> [DATA UNDER STUDY]
*-*-*

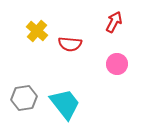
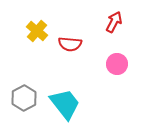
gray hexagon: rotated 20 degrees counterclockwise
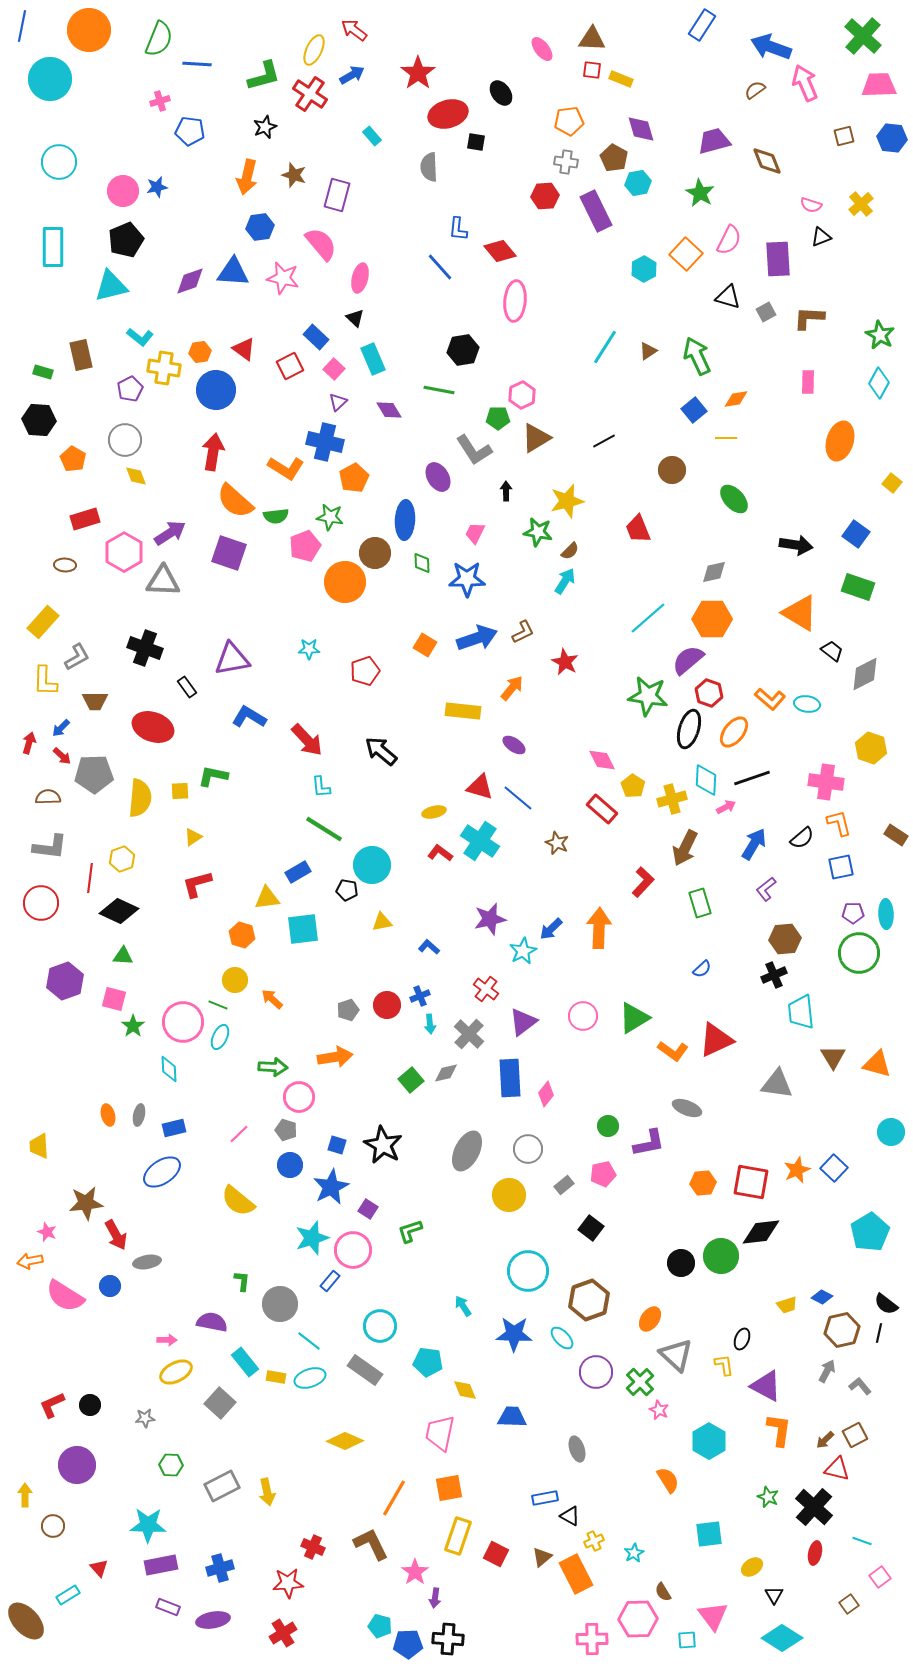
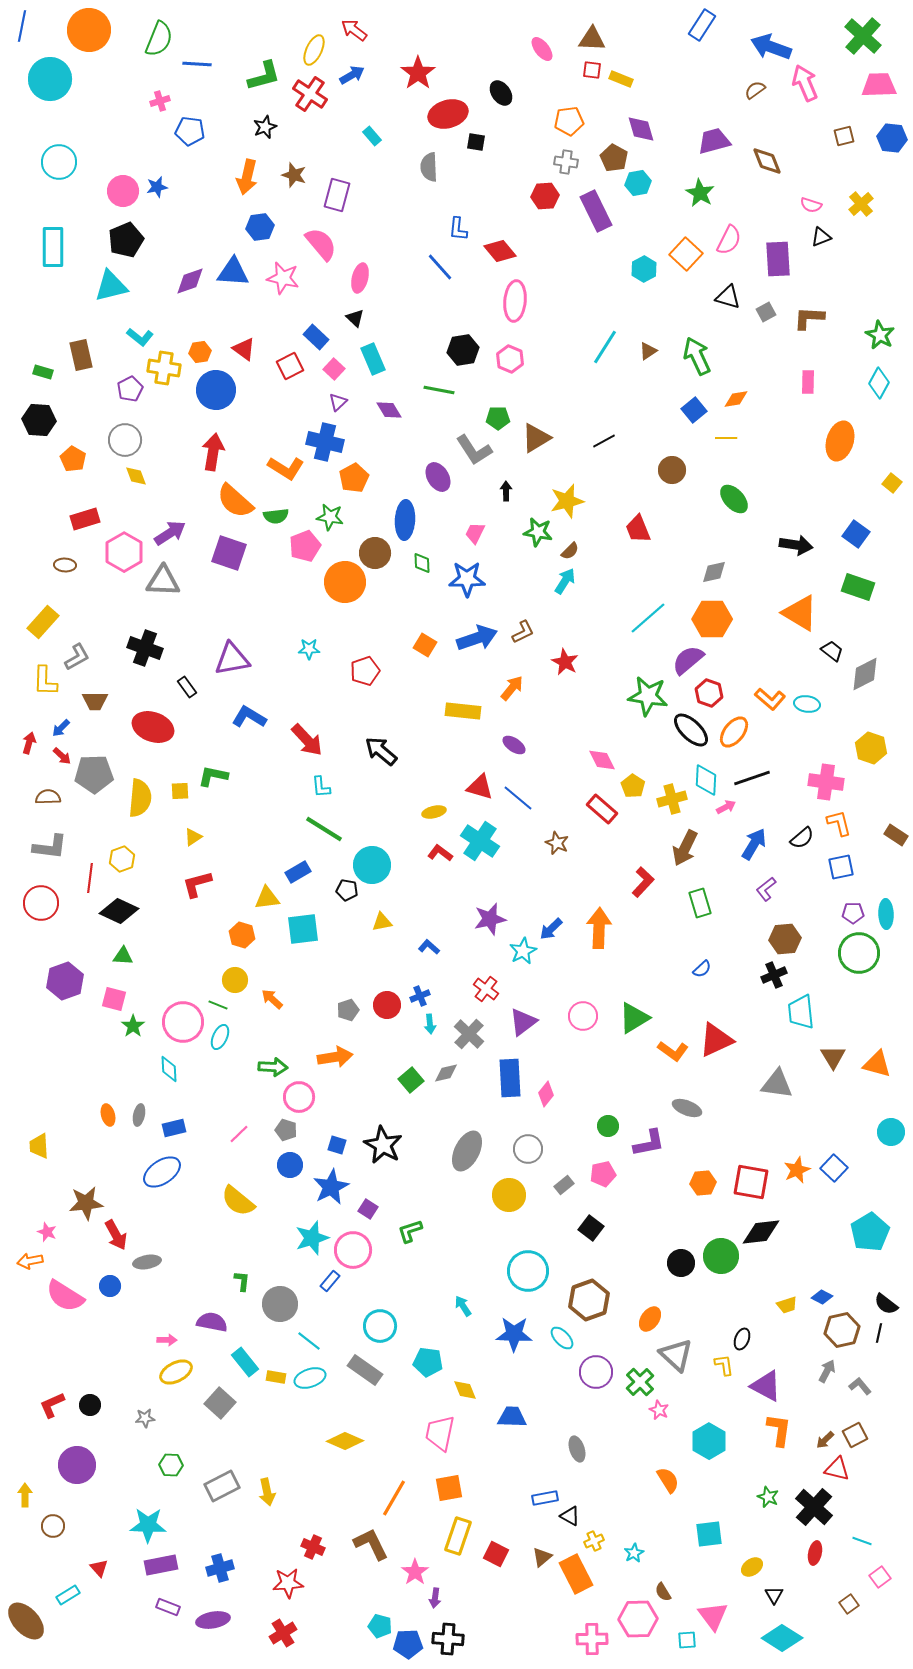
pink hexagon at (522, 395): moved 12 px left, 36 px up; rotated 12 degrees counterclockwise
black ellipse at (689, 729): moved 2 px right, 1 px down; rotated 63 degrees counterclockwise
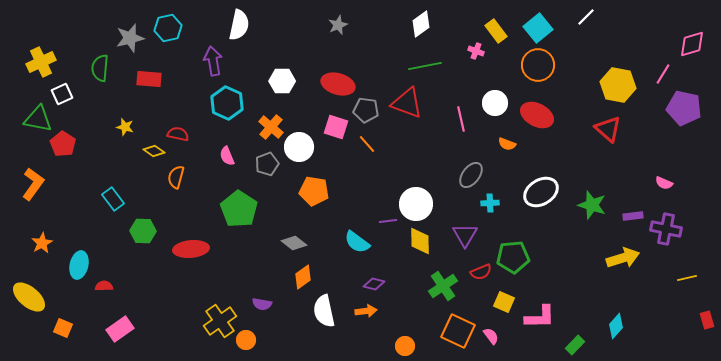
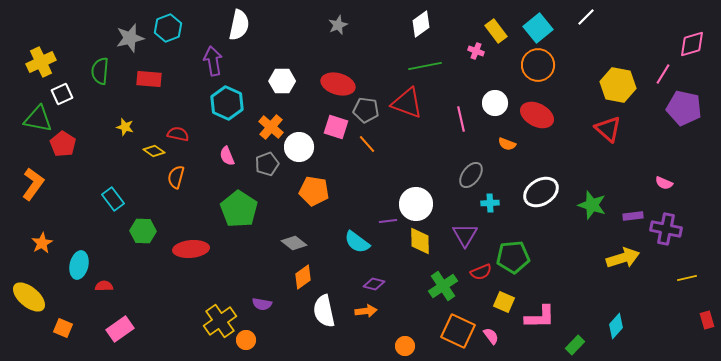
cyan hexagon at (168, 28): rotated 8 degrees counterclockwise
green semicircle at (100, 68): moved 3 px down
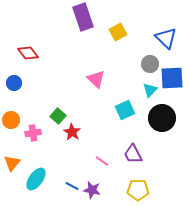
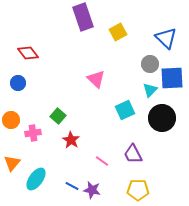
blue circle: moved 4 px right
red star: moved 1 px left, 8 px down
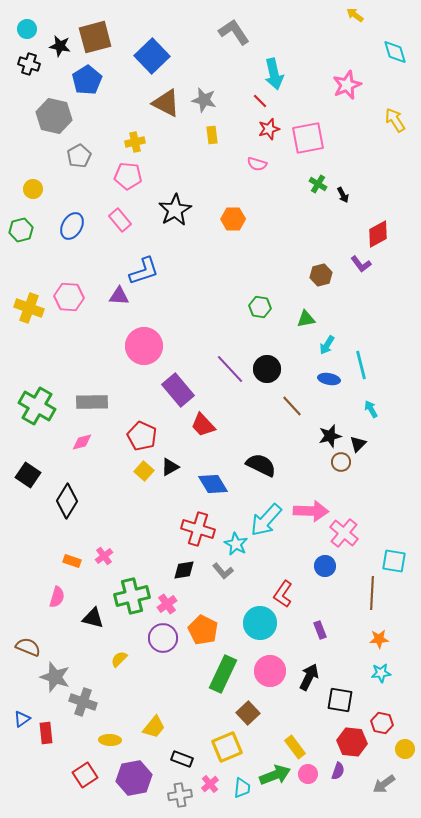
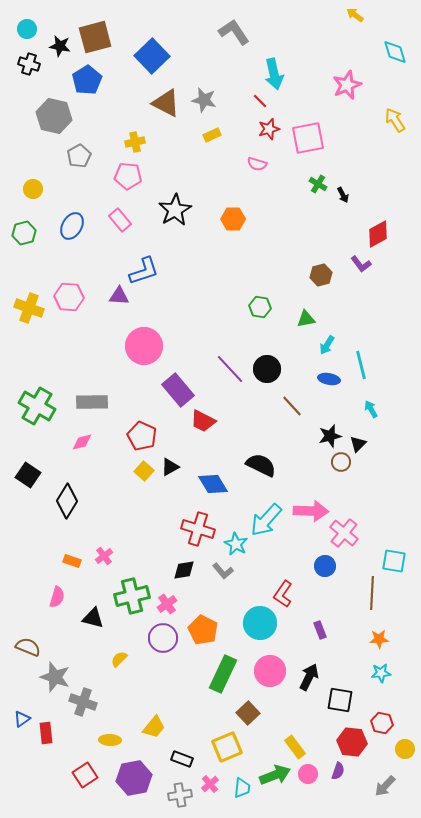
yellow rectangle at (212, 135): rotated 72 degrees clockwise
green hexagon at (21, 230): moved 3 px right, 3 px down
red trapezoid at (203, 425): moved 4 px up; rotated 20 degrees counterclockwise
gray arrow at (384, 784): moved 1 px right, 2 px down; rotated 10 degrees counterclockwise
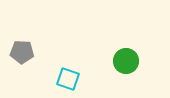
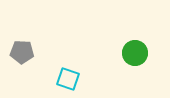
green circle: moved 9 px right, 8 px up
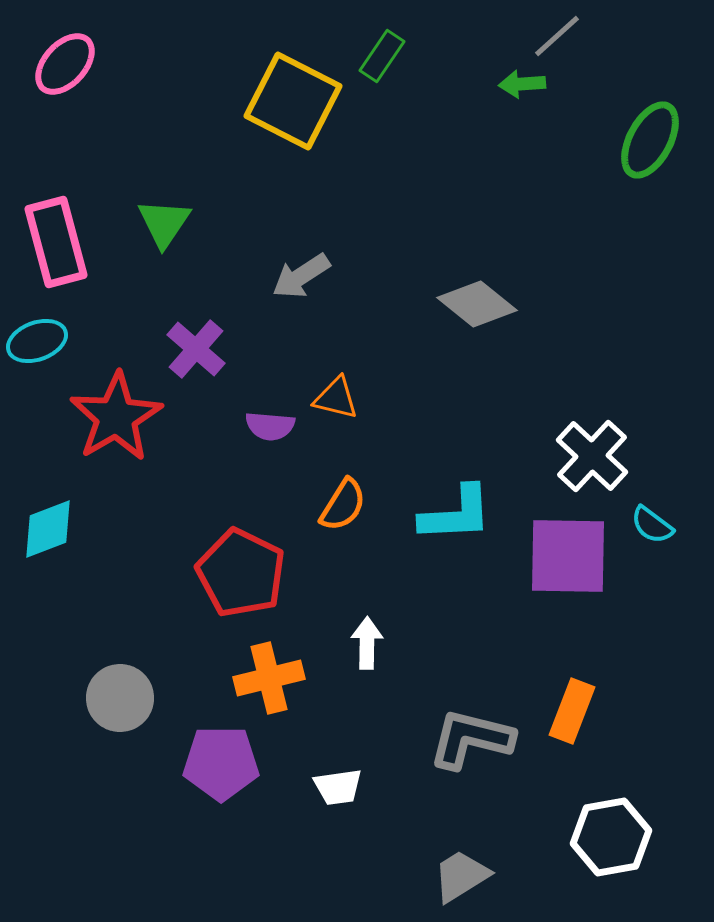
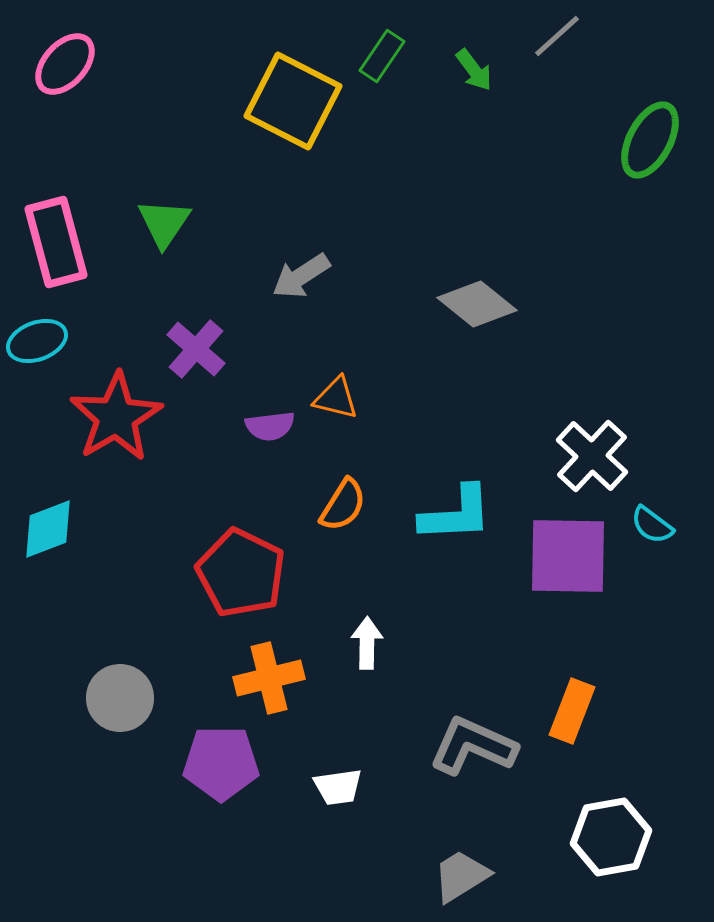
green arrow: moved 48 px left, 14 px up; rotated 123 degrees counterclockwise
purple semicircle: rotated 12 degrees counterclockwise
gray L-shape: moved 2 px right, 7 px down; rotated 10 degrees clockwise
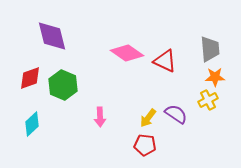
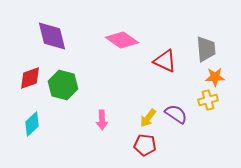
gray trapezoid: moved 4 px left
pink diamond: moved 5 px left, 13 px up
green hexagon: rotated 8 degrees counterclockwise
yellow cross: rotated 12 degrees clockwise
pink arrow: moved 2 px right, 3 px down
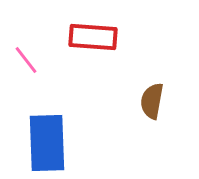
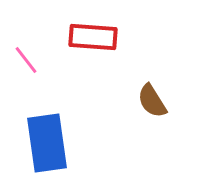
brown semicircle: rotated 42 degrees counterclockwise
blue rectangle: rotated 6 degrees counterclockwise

*-*-*

> [WHAT IS BEING ASKED]
Set down the entries shown above once more, exactly as they read, but without pictures.

> [SOLUTION FOR THIS PROBLEM]
gray hexagon: rotated 20 degrees counterclockwise
pink hexagon at (522, 395): moved 12 px left, 36 px up; rotated 12 degrees counterclockwise
black ellipse at (689, 729): moved 2 px right, 1 px down; rotated 63 degrees counterclockwise
cyan hexagon at (168, 28): rotated 8 degrees counterclockwise
green semicircle at (100, 68): moved 3 px down
blue circle: moved 4 px right
red star: moved 1 px left, 8 px down
yellow rectangle at (212, 135): rotated 72 degrees clockwise
green hexagon at (21, 230): moved 3 px right, 3 px down
red trapezoid at (203, 425): moved 4 px up; rotated 20 degrees counterclockwise
gray arrow at (384, 784): moved 1 px right, 2 px down; rotated 10 degrees counterclockwise
green circle: moved 9 px right, 8 px up
green arrow: moved 48 px left, 14 px up; rotated 123 degrees counterclockwise
purple semicircle: rotated 12 degrees counterclockwise
gray L-shape: moved 2 px right, 7 px down; rotated 10 degrees clockwise
gray trapezoid: moved 4 px left
pink diamond: moved 5 px left, 13 px up
green hexagon: rotated 8 degrees counterclockwise
yellow cross: rotated 12 degrees clockwise
pink arrow: moved 2 px right, 3 px down
brown semicircle: rotated 42 degrees counterclockwise
blue rectangle: rotated 6 degrees counterclockwise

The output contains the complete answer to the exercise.